### Problem description:
Keep only those lines of the records that include the string "moved".
===== Given entries =====
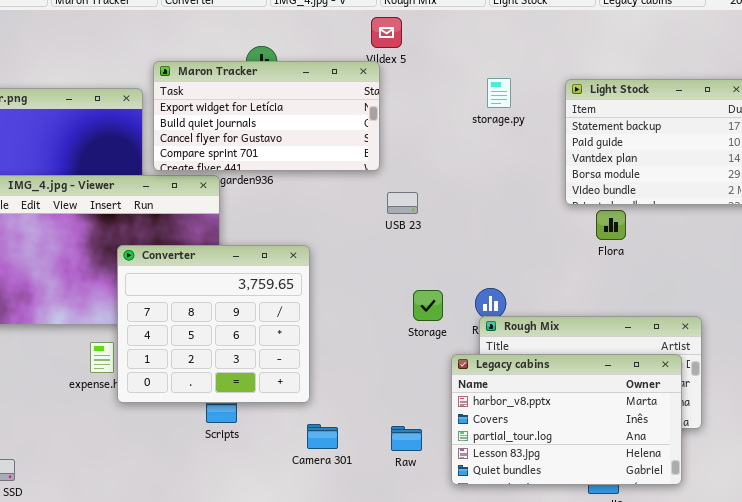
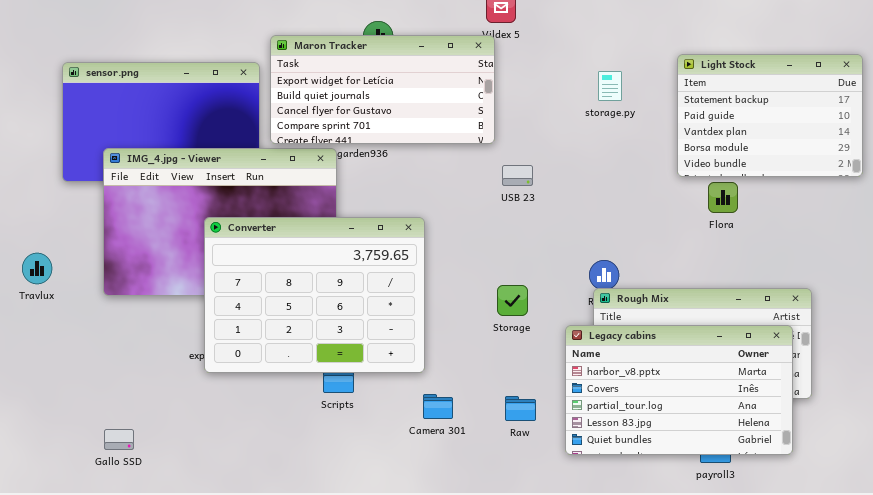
storage.py: [487,78,511,108] -> [598,71,622,101], moved
Converter: [117,245,310,403] -> [204,217,425,373], resized
Storage: [413,290,443,321] -> [497,285,528,316], moved

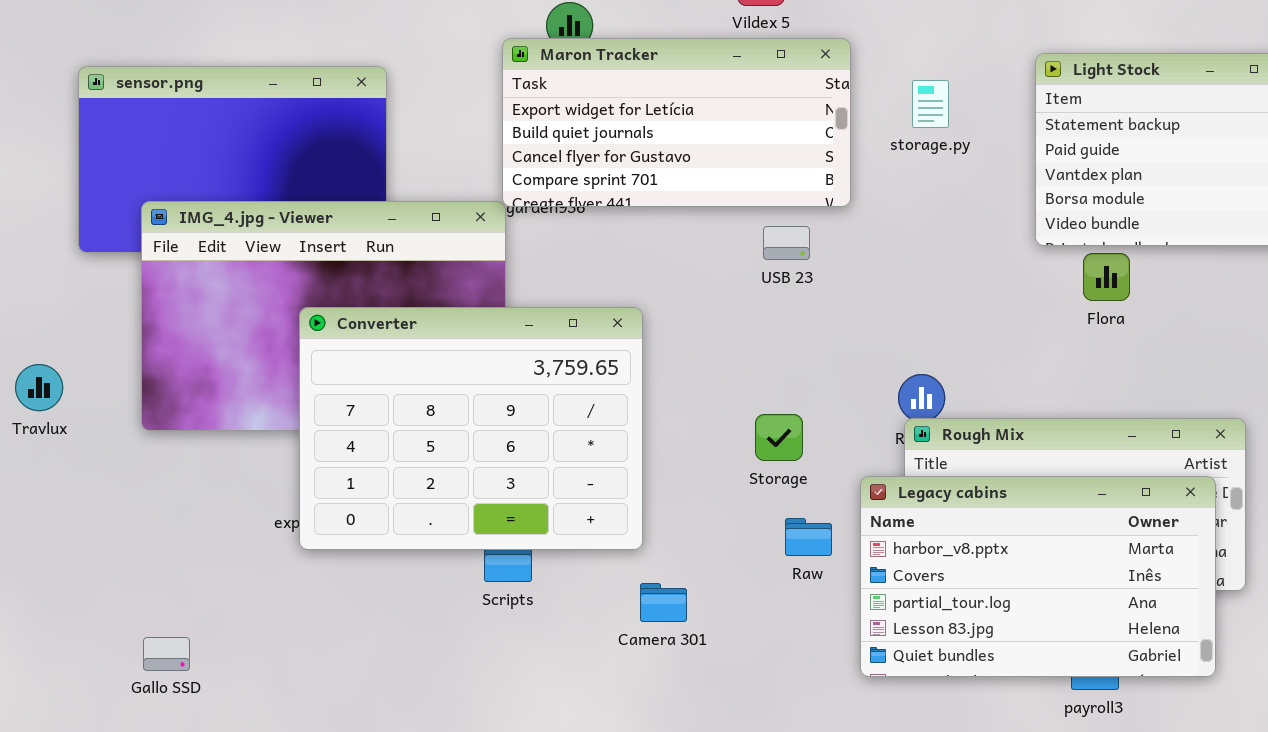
Maron Tracker: [270,35,495,144] -> [502,38,851,207], moved
Raw: [505,396,536,421] -> [785,518,832,556], moved

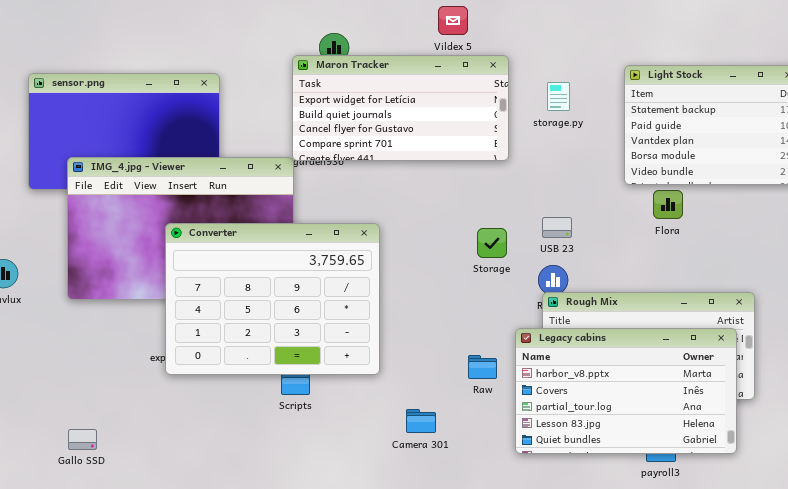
USB 23: [763,226,810,260] -> [542,217,572,238], moved
Storage: [755,414,803,461] -> [477,228,507,258], moved
Camera 301: [640,583,687,622] -> [406,409,436,433], moved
=====
### Finished exercise:
storage.py: [487,78,511,108] -> [598,71,622,101], moved
Storage: [413,290,443,321] -> [497,285,528,316], moved
Maron Tracker: [270,35,495,144] -> [502,38,851,207], moved
Raw: [505,396,536,421] -> [785,518,832,556], moved
USB 23: [763,226,810,260] -> [542,217,572,238], moved
Storage: [755,414,803,461] -> [477,228,507,258], moved
Camera 301: [640,583,687,622] -> [406,409,436,433], moved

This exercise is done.